(TASK DETAILS)
The entries are to be reproduced word for word, with all images left out.

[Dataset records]
_ _ _ _ _

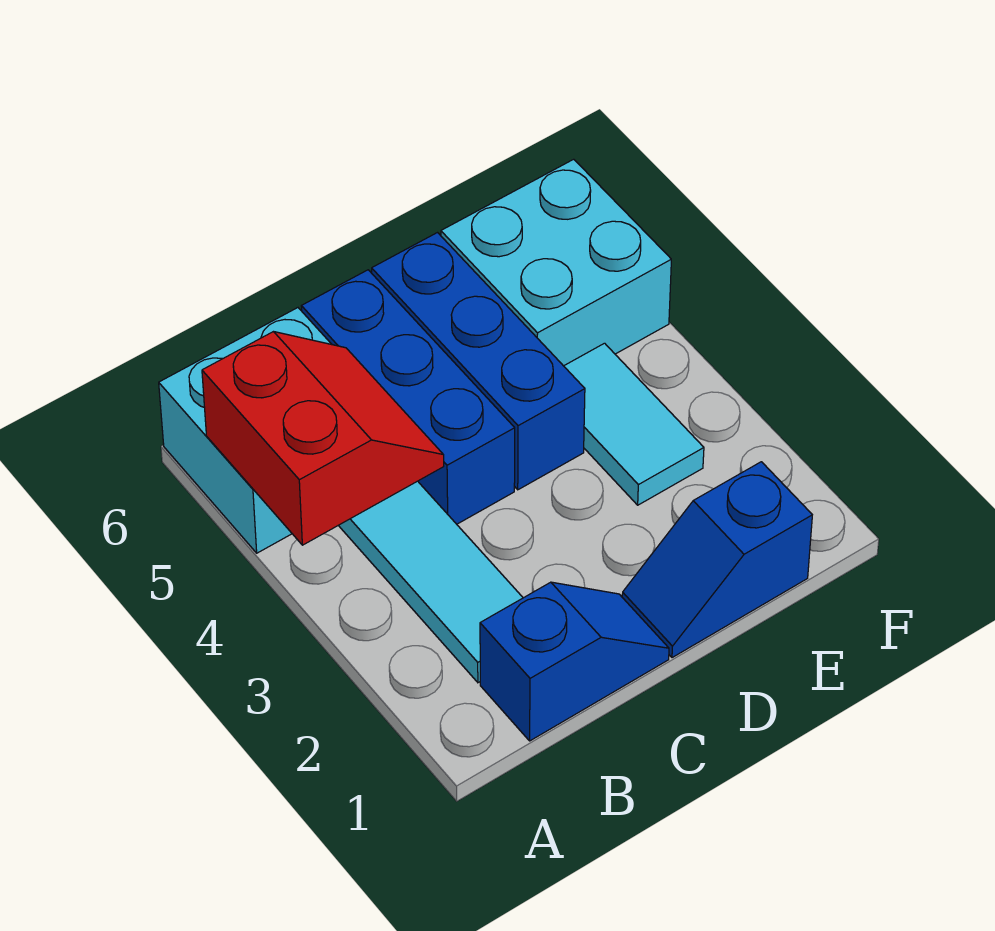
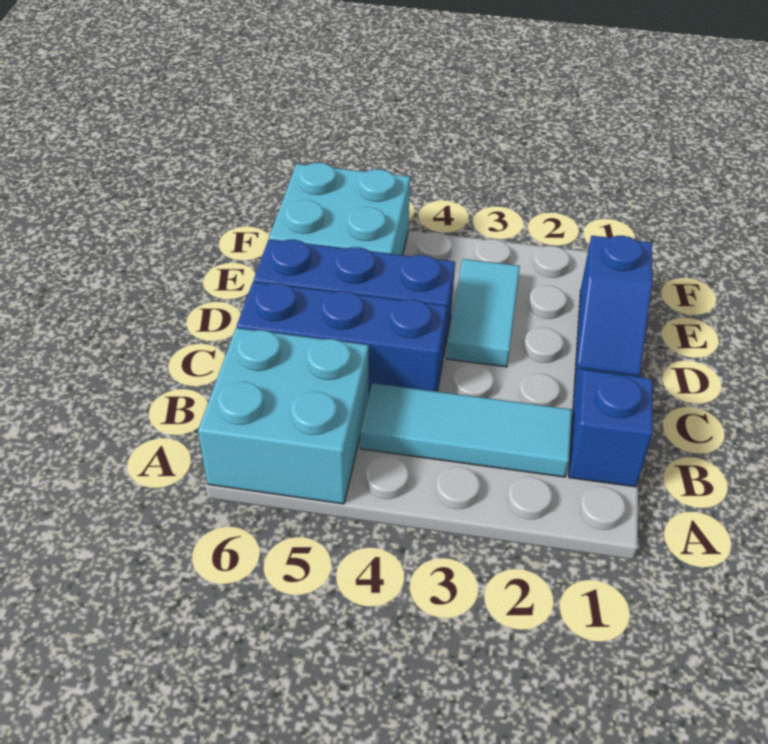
red 2x2 slope [202,332,444,545] -> none
cyan 1x2 tile [564,343,704,505] -> cyan 1x2 tile turned to [446,259,520,367]

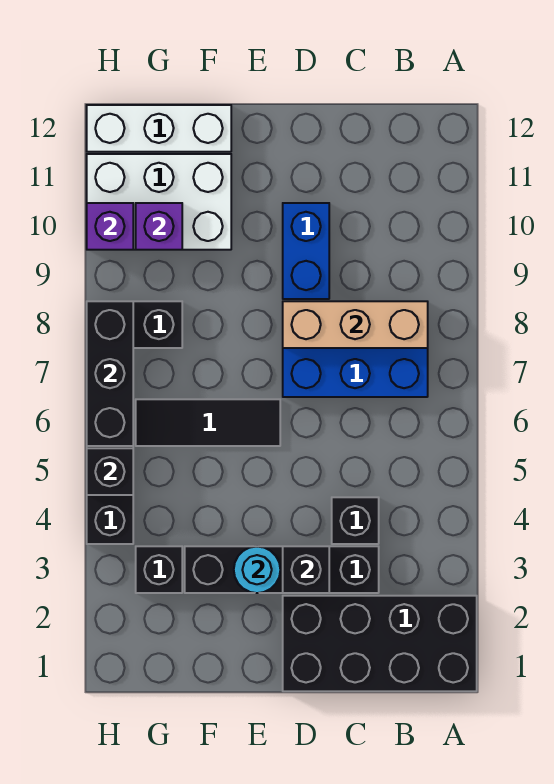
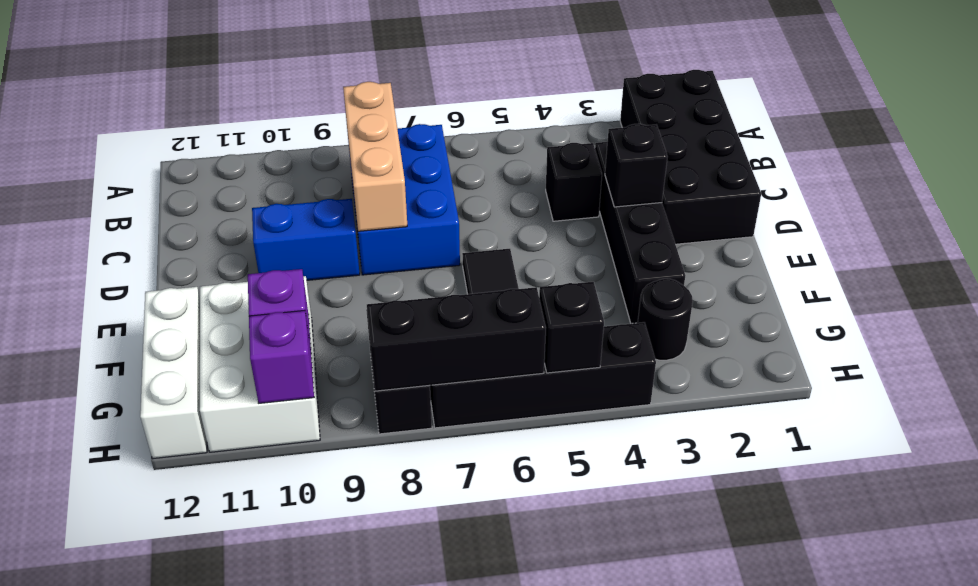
cyan 1x1 round brick [234,546,280,593] -> none
black 1x1 brick [136,546,182,593] -> black 1x1 round brick [638,279,693,360]

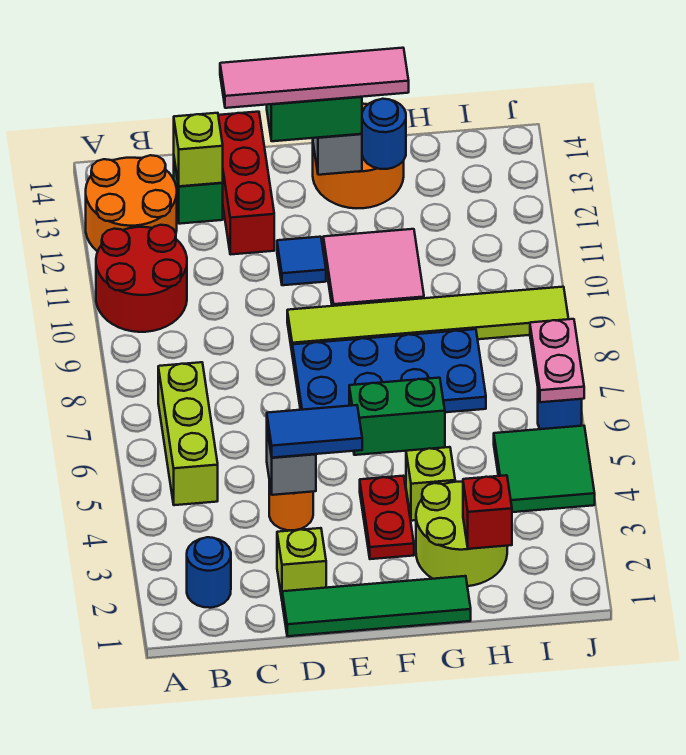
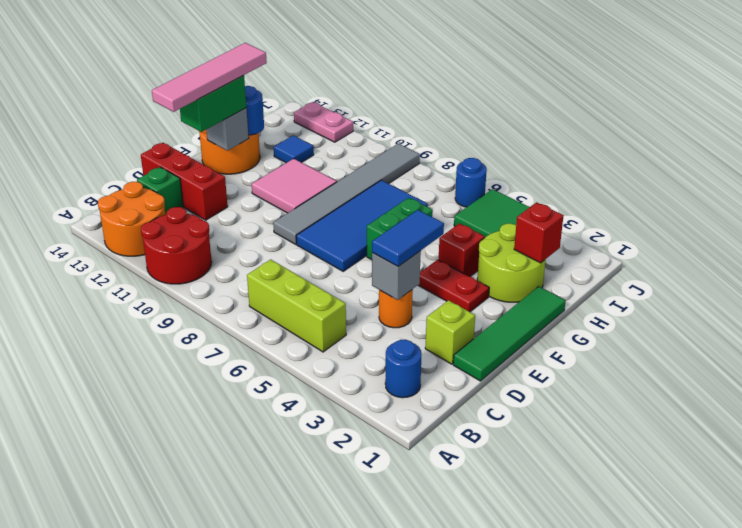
lime 1x1 brick [174,113,223,186] -> none
blue 2x4 plate [292,329,486,412] -> blue 2x4 tile [296,180,428,271]
lime 1x6 tile [287,287,568,350] -> grey 1x6 tile [273,144,420,244]
blue 1x1 tile [277,237,326,285] -> blue 1x1 tile moved to [274,135,314,163]
lime 1x1 brick [406,447,455,521] -> red 1x1 brick [439,223,485,277]
pink 1x2 plate [530,319,584,402] -> pink 1x2 plate moved to [294,102,353,142]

_ _ _ _ _

(TASK OUTPUT)
red 2x2 slope [202,332,444,545] -> none
cyan 1x2 tile [564,343,704,505] -> cyan 1x2 tile turned to [446,259,520,367]

cyan 1x1 round brick [234,546,280,593] -> none
black 1x1 brick [136,546,182,593] -> black 1x1 round brick [638,279,693,360]

lime 1x1 brick [174,113,223,186] -> none
blue 2x4 plate [292,329,486,412] -> blue 2x4 tile [296,180,428,271]
lime 1x6 tile [287,287,568,350] -> grey 1x6 tile [273,144,420,244]
blue 1x1 tile [277,237,326,285] -> blue 1x1 tile moved to [274,135,314,163]
lime 1x1 brick [406,447,455,521] -> red 1x1 brick [439,223,485,277]
pink 1x2 plate [530,319,584,402] -> pink 1x2 plate moved to [294,102,353,142]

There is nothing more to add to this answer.